··· Records shown ···
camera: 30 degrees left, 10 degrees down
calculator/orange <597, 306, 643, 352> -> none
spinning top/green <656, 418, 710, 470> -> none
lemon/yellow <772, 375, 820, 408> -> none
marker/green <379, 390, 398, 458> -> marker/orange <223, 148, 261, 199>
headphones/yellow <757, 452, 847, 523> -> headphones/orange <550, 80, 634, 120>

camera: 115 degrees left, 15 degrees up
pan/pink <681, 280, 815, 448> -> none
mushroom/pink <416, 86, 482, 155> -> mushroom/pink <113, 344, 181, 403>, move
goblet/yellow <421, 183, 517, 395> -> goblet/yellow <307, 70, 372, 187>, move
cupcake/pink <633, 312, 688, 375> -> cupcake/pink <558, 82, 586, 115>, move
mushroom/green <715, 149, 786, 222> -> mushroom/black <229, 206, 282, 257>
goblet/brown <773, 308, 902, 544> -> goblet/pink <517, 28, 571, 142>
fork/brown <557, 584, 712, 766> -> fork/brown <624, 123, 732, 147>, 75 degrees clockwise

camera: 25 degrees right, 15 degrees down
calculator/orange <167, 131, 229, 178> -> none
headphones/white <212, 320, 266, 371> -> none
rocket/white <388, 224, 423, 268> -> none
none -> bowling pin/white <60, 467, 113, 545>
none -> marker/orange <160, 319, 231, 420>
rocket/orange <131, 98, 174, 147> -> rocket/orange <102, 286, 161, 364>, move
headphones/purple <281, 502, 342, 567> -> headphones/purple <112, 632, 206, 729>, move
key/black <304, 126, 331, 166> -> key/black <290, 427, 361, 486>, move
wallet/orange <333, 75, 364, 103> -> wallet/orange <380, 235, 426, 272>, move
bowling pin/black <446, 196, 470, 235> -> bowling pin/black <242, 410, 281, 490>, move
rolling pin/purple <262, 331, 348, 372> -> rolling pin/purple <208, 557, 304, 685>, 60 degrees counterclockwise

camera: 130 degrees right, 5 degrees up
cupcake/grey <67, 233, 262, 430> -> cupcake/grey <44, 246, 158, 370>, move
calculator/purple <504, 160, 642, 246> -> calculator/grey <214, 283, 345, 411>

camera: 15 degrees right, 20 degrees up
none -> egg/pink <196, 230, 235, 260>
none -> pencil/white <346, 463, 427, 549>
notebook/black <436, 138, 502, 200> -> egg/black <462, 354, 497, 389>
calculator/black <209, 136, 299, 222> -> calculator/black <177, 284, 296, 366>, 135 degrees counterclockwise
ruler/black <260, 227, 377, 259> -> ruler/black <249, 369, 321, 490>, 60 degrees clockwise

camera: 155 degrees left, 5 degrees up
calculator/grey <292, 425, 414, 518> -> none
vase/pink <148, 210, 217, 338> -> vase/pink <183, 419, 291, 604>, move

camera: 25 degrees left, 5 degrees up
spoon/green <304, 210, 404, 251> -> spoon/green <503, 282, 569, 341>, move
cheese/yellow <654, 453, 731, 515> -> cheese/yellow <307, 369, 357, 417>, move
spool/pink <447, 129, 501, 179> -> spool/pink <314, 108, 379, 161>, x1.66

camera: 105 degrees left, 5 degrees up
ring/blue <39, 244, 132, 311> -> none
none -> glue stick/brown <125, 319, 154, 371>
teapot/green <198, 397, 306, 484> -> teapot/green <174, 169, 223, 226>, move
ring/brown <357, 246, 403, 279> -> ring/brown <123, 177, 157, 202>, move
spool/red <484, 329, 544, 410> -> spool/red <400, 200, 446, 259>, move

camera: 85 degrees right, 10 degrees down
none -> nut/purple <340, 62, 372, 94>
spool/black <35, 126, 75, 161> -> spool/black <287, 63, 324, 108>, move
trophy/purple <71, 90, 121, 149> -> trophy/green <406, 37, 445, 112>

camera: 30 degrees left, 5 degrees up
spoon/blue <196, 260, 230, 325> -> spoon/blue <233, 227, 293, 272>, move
···
## Your assignment
Could you retype each record exactly as it appears?

## Exercise response
camera: 30 degrees left, 10 degrees down
calculator/orange <597, 306, 643, 352> -> none
spinning top/green <656, 418, 710, 470> -> none
lemon/yellow <772, 375, 820, 408> -> none
marker/green <379, 390, 398, 458> -> marker/orange <223, 148, 261, 199>
headphones/yellow <757, 452, 847, 523> -> headphones/orange <550, 80, 634, 120>

camera: 115 degrees left, 15 degrees up
pan/pink <681, 280, 815, 448> -> none
mushroom/pink <416, 86, 482, 155> -> mushroom/pink <113, 344, 181, 403>, move
goblet/yellow <421, 183, 517, 395> -> goblet/yellow <307, 70, 372, 187>, move
cupcake/pink <633, 312, 688, 375> -> cupcake/pink <558, 82, 586, 115>, move
mushroom/green <715, 149, 786, 222> -> mushroom/black <229, 206, 282, 257>
goblet/brown <773, 308, 902, 544> -> goblet/pink <517, 28, 571, 142>
fork/brown <557, 584, 712, 766> -> fork/brown <624, 123, 732, 147>, 75 degrees clockwise

camera: 25 degrees right, 15 degrees down
calculator/orange <167, 131, 229, 178> -> none
headphones/white <212, 320, 266, 371> -> none
rocket/white <388, 224, 423, 268> -> none
none -> bowling pin/white <60, 467, 113, 545>
none -> marker/orange <160, 319, 231, 420>
rocket/orange <131, 98, 174, 147> -> rocket/orange <102, 286, 161, 364>, move
headphones/purple <281, 502, 342, 567> -> headphones/purple <112, 632, 206, 729>, move
key/black <304, 126, 331, 166> -> key/black <290, 427, 361, 486>, move
wallet/orange <333, 75, 364, 103> -> wallet/orange <380, 235, 426, 272>, move
bowling pin/black <446, 196, 470, 235> -> bowling pin/black <242, 410, 281, 490>, move
rolling pin/purple <262, 331, 348, 372> -> rolling pin/purple <208, 557, 304, 685>, 60 degrees counterclockwise

camera: 130 degrees right, 5 degrees up
cupcake/grey <67, 233, 262, 430> -> cupcake/grey <44, 246, 158, 370>, move
calculator/purple <504, 160, 642, 246> -> calculator/grey <214, 283, 345, 411>

camera: 15 degrees right, 20 degrees up
none -> egg/pink <196, 230, 235, 260>
none -> pencil/white <346, 463, 427, 549>
notebook/black <436, 138, 502, 200> -> egg/black <462, 354, 497, 389>
calculator/black <209, 136, 299, 222> -> calculator/black <177, 284, 296, 366>, 135 degrees counterclockwise
ruler/black <260, 227, 377, 259> -> ruler/black <249, 369, 321, 490>, 60 degrees clockwise

camera: 155 degrees left, 5 degrees up
calculator/grey <292, 425, 414, 518> -> none
vase/pink <148, 210, 217, 338> -> vase/pink <183, 419, 291, 604>, move

camera: 25 degrees left, 5 degrees up
spoon/green <304, 210, 404, 251> -> spoon/green <503, 282, 569, 341>, move
cheese/yellow <654, 453, 731, 515> -> cheese/yellow <307, 369, 357, 417>, move
spool/pink <447, 129, 501, 179> -> spool/pink <314, 108, 379, 161>, x1.66

camera: 105 degrees left, 5 degrees up
ring/blue <39, 244, 132, 311> -> none
none -> glue stick/brown <125, 319, 154, 371>
teapot/green <198, 397, 306, 484> -> teapot/green <174, 169, 223, 226>, move
ring/brown <357, 246, 403, 279> -> ring/brown <123, 177, 157, 202>, move
spool/red <484, 329, 544, 410> -> spool/red <400, 200, 446, 259>, move

camera: 85 degrees right, 10 degrees down
none -> nut/purple <340, 62, 372, 94>
spool/black <35, 126, 75, 161> -> spool/black <287, 63, 324, 108>, move
trophy/purple <71, 90, 121, 149> -> trophy/green <406, 37, 445, 112>

camera: 30 degrees left, 5 degrees up
spoon/blue <196, 260, 230, 325> -> spoon/blue <233, 227, 293, 272>, move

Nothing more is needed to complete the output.